►
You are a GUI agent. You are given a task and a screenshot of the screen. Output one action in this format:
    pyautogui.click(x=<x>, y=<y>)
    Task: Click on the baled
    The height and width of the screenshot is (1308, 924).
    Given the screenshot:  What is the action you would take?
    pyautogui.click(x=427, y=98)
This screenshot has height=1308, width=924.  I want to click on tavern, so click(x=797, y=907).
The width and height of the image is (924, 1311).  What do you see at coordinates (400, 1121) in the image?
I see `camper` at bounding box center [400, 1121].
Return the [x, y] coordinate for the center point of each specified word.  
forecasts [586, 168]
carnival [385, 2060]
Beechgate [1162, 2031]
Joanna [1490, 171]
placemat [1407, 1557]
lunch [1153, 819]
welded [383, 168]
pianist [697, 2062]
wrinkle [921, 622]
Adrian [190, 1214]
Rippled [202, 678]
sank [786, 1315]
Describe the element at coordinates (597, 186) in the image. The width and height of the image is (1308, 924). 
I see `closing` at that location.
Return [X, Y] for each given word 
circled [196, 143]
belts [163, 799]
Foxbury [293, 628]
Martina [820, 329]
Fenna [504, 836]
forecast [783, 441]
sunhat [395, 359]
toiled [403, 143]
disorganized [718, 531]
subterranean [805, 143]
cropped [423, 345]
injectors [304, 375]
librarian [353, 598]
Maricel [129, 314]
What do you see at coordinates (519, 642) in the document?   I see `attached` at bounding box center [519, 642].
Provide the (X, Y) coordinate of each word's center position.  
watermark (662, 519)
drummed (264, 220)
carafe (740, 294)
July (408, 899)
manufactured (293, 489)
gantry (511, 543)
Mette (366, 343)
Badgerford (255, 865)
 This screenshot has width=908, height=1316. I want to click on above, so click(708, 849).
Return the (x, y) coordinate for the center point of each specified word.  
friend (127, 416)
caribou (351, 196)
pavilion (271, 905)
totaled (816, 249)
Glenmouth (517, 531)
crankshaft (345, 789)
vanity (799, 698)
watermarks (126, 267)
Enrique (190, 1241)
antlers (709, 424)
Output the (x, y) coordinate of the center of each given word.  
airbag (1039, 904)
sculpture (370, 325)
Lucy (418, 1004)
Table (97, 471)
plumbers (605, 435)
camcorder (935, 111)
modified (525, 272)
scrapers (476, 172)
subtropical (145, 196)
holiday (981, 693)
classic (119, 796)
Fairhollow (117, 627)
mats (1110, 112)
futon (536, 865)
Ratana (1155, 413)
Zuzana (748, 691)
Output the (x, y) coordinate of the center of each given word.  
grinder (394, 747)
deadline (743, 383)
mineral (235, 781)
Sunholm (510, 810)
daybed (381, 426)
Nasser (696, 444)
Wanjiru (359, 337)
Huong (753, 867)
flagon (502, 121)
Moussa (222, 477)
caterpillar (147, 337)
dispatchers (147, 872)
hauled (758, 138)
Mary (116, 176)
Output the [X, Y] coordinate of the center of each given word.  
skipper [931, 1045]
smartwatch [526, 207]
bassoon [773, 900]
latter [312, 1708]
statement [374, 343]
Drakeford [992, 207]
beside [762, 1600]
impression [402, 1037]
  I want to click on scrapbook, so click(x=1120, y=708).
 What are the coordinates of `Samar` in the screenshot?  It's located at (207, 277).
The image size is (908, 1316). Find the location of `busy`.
◄
WRITTEN INSTRUCTION ->
Rewrite the items as a Markdown table with the columns "Row" and "Text", from the first line up to and including the line with "Mette (366, 343)". Number each line in order and skip any blank lines.

RESPONSE TO THE TASK ->
| Row | Text |
|---|---|
| 1 | You are a GUI agent. You are given a task and a screenshot of the screen. Output one action in this format: |
| 2 |     pyautogui.click(x=<x>, y=<y>) |
| 3 |     Task: Click on the baled |
| 4 |     The height and width of the screenshot is (1308, 924). |
| 5 |     Given the screenshot:  What is the action you would take? |
| 6 |     pyautogui.click(x=427, y=98) |
| 7 | This screenshot has height=1308, width=924.  I want to click on tavern, so click(x=797, y=907). |
| 8 | The width and height of the image is (924, 1311).  What do you see at coordinates (400, 1121) in the image? |
| 9 | I see `camper` at bounding box center [400, 1121]. |
| 10 | Return the [x, y] coordinate for the center point of each specified word.   |
| 11 | forecasts [586, 168] |
| 12 | carnival [385, 2060] |
| 13 | Beechgate [1162, 2031] |
| 14 | Joanna [1490, 171] |
| 15 | placemat [1407, 1557] |
| 16 | lunch [1153, 819] |
| 17 | welded [383, 168] |
| 18 | pianist [697, 2062] |
| 19 | wrinkle [921, 622] |
| 20 | Adrian [190, 1214] |
| 21 | Rippled [202, 678] |
| 22 | sank [786, 1315] |
| 23 | Describe the element at coordinates (597, 186) in the image. The width and height of the image is (1308, 924).  |
| 24 | I see `closing` at that location. |
| 25 | Return [X, Y] for each given word  |
| 26 | circled [196, 143] |
| 27 | belts [163, 799] |
| 28 | Foxbury [293, 628] |
| 29 | Martina [820, 329] |
| 30 | Fenna [504, 836] |
| 31 | forecast [783, 441] |
| 32 | sunhat [395, 359] |
| 33 | toiled [403, 143] |
| 34 | disorganized [718, 531] |
| 35 | subterranean [805, 143] |
| 36 | cropped [423, 345] |
| 37 | injectors [304, 375] |
| 38 | librarian [353, 598] |
| 39 | Maricel [129, 314] |
| 40 | What do you see at coordinates (519, 642) in the document?   I see `attached` at bounding box center [519, 642]. |
| 41 | Provide the (X, Y) coordinate of each word's center position.   |
| 42 | watermark (662, 519) |
| 43 | drummed (264, 220) |
| 44 | carafe (740, 294) |
| 45 | July (408, 899) |
| 46 | manufactured (293, 489) |
| 47 | gantry (511, 543) |
| 48 | Mette (366, 343) |